• Task statement
List every line of the data below that contains the string "grassy". Case counts.

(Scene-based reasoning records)
= = =

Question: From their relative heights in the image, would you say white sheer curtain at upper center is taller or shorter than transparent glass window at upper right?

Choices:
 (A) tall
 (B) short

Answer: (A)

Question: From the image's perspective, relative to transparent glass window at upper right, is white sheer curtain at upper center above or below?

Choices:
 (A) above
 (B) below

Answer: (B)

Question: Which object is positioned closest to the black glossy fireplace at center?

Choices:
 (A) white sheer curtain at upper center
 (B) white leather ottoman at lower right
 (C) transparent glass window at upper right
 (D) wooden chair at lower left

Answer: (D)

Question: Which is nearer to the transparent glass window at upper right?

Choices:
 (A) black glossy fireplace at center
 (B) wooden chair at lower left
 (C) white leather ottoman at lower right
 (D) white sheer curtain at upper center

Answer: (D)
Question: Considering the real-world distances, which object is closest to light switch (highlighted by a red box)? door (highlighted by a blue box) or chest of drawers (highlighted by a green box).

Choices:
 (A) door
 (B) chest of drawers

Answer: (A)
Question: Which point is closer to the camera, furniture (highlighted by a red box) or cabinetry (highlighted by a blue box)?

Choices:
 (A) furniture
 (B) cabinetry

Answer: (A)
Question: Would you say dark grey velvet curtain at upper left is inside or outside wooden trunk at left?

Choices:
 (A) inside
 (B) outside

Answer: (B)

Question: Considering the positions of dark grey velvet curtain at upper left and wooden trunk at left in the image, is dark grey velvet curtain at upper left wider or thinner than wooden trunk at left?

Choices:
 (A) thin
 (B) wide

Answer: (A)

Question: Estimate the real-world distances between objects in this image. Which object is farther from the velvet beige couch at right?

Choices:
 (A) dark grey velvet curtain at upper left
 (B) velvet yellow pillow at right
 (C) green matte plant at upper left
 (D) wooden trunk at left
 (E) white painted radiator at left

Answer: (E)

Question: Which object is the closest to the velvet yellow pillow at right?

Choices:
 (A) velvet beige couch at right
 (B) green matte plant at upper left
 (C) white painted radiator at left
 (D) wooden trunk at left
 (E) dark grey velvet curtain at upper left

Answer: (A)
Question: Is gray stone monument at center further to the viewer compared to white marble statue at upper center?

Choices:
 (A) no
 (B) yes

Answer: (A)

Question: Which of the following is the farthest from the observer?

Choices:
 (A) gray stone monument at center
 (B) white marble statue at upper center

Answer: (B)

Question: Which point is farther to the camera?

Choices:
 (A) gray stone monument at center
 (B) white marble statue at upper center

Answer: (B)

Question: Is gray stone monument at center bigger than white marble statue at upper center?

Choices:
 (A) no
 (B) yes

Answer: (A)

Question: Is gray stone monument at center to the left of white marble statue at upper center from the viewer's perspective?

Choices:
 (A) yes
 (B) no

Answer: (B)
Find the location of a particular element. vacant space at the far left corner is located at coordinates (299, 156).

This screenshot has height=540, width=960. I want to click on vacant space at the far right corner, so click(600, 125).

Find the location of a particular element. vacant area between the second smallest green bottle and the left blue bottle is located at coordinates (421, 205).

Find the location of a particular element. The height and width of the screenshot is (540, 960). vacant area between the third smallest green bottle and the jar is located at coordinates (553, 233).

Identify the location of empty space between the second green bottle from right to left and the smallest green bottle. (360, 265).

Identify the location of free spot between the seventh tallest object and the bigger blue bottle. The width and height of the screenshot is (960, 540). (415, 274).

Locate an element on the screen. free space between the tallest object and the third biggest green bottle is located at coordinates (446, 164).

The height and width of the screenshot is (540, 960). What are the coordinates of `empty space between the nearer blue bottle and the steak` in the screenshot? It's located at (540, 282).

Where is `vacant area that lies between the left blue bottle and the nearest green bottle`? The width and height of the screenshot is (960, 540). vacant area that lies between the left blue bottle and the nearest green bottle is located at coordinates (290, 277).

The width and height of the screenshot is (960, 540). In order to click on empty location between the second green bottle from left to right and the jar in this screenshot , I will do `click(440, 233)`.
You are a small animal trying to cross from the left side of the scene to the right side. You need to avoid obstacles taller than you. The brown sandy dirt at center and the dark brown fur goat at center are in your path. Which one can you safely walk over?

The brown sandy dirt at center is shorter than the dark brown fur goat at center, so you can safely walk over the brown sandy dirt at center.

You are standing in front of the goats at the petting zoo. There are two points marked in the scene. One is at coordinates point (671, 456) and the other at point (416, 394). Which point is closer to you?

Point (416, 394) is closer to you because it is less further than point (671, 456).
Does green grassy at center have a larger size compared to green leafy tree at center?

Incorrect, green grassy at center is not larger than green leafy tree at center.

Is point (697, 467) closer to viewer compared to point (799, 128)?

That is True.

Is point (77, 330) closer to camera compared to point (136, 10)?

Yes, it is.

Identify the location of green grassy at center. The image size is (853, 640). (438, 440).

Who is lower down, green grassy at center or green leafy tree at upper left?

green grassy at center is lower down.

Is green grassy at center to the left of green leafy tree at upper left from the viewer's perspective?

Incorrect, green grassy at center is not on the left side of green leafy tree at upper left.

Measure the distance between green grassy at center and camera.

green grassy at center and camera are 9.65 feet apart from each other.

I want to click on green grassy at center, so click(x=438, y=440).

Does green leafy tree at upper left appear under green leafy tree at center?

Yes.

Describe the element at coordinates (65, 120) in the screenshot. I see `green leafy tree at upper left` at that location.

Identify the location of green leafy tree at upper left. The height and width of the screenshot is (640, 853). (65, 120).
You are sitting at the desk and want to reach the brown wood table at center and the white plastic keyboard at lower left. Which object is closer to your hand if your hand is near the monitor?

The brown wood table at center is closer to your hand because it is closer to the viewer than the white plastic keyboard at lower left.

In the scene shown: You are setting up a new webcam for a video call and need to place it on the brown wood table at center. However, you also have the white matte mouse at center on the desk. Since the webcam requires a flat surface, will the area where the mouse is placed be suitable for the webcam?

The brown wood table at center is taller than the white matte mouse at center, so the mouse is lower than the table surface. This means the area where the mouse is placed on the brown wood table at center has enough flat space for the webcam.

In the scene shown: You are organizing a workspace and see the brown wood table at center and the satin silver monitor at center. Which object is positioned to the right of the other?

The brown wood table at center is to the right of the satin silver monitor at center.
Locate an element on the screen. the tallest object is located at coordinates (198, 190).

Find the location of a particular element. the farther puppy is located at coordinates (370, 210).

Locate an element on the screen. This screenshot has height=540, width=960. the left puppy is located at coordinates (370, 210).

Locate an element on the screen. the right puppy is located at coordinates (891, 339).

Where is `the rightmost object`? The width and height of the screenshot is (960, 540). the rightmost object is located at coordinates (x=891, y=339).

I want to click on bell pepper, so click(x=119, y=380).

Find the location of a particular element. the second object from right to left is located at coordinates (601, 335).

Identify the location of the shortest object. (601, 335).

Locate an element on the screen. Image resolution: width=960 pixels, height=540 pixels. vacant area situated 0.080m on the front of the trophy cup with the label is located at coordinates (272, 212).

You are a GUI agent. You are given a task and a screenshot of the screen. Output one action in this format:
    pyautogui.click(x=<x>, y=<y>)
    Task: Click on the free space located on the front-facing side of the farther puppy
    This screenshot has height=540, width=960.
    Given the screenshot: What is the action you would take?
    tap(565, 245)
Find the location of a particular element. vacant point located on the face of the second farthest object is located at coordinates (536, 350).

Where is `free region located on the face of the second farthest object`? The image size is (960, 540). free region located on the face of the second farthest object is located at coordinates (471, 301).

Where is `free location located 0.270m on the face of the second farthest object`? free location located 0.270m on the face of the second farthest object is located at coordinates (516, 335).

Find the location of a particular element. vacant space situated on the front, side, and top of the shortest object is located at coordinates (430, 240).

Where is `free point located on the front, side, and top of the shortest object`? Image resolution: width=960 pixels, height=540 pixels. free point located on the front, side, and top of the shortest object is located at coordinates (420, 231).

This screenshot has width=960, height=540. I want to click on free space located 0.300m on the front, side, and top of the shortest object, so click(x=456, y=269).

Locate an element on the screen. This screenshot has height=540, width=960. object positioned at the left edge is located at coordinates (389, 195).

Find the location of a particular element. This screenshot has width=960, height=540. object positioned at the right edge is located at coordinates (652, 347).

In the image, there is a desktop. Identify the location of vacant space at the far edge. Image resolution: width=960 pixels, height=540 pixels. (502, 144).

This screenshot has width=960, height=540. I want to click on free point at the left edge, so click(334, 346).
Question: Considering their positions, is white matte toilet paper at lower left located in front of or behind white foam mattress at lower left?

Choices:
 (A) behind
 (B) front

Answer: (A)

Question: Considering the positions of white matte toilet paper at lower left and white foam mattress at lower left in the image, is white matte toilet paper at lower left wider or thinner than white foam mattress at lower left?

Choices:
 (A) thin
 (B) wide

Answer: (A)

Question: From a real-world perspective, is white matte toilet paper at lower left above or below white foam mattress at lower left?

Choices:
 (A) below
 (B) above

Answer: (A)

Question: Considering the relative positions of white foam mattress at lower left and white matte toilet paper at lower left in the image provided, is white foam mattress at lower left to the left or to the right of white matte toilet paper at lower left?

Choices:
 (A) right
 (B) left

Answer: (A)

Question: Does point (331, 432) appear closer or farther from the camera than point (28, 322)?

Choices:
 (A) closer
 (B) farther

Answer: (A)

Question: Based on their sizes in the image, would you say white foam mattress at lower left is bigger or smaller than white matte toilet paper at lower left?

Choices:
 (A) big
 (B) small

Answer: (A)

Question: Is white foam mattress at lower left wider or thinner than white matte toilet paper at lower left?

= = =

• Output of the task
Does green grassy at center have a larger size compared to green leafy tree at center?
Incorrect, green grassy at center is not larger than green leafy tree at center.
Identify the location of green grassy at center. The image size is (853, 640). (438, 440).
Who is lower down, green grassy at center or green leafy tree at upper left?
green grassy at center is lower down.
Is green grassy at center to the left of green leafy tree at upper left from the viewer's perspective?
Incorrect, green grassy at center is not on the left side of green leafy tree at upper left.
Measure the distance between green grassy at center and camera.
green grassy at center and camera are 9.65 feet apart from each other.
I want to click on green grassy at center, so click(x=438, y=440).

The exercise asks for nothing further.